## start Supplied entries
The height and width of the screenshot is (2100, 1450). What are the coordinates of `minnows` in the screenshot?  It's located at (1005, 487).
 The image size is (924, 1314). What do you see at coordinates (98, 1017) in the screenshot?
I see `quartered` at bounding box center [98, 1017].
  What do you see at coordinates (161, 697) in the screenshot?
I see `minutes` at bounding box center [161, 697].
## end Supplied entries
§ Problem statement:
Can you copy out every entry above word for word, without changing anything?

§ Correct response:
The height and width of the screenshot is (2100, 1450). What are the coordinates of `minnows` in the screenshot?  It's located at (1005, 487).
 The image size is (924, 1314). What do you see at coordinates (98, 1017) in the screenshot?
I see `quartered` at bounding box center [98, 1017].
  What do you see at coordinates (161, 697) in the screenshot?
I see `minutes` at bounding box center [161, 697].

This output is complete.